__Aim of the task__
In the records below, locate the line containing "J1 pin 2: AGND -> VS", then output that line and all later lines exactly, through the last one.

[Modification records]
....

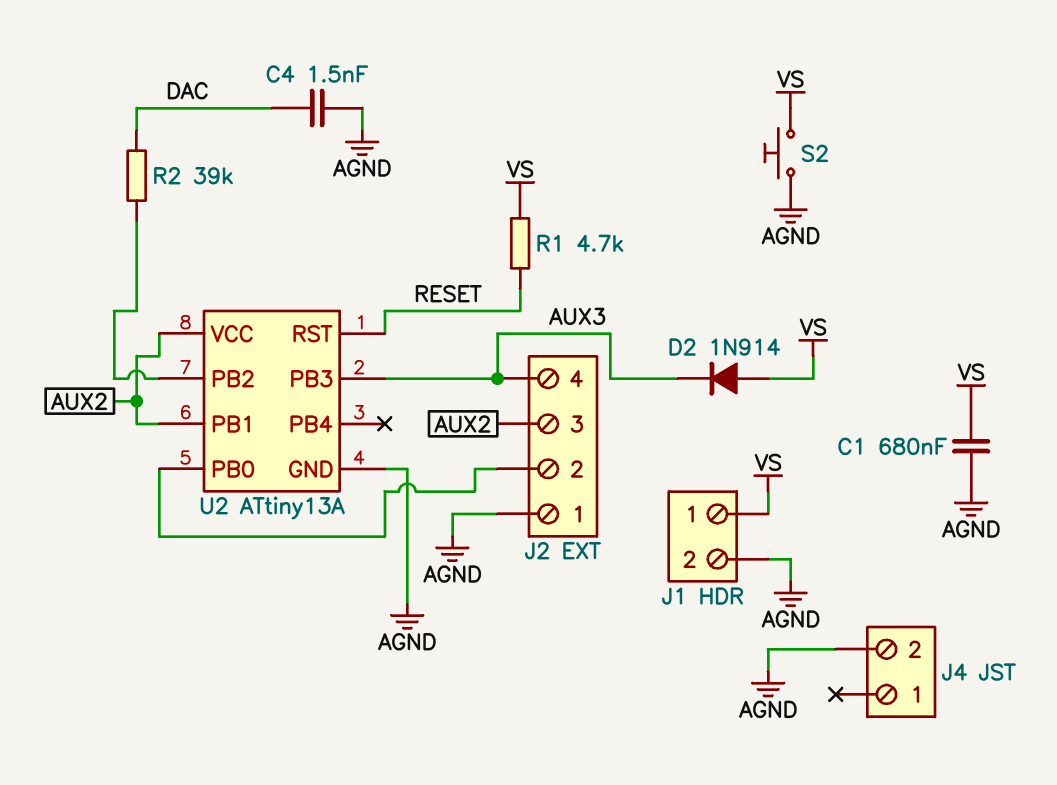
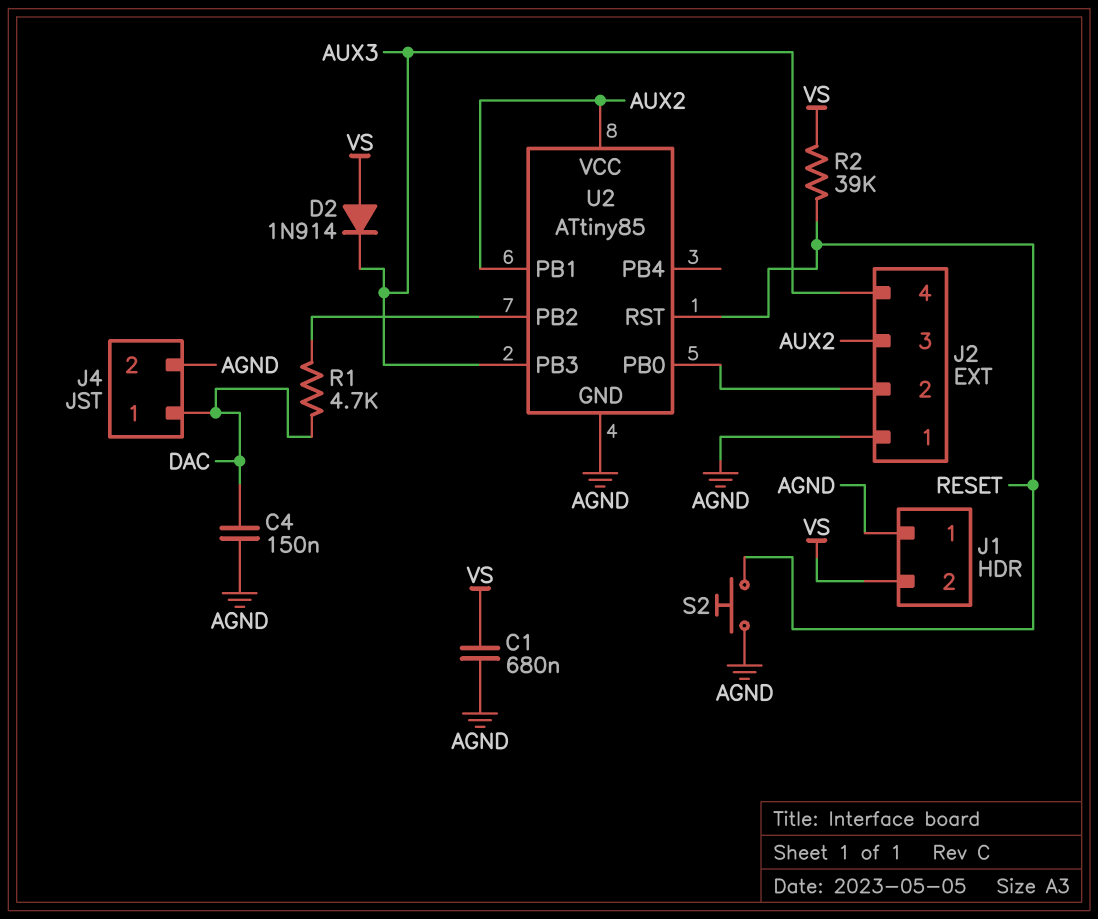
C4: 1.5nF (AGND, DAC) -> 150nF (AGND, DAC)
J1 pin 1: VS -> AGND
J1 pin 2: AGND -> VS
J4 pin 1: none -> DAC
R1: 4.7k (RESET, VS) -> 4.7k (DAC, U2/PB2)
R2: 39k (DAC, U2/PB2) -> 39k (RESET, VS)
S2: button (AGND, VS) -> button (AGND, RESET)
U2: ATtiny13A -> ATtiny85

....

__Task response__
J1 pin 2: AGND -> VS
J4 pin 1: none -> DAC
R1: 4.7k (RESET, VS) -> 4.7k (DAC, U2/PB2)
R2: 39k (DAC, U2/PB2) -> 39k (RESET, VS)
S2: button (AGND, VS) -> button (AGND, RESET)
U2: ATtiny13A -> ATtiny85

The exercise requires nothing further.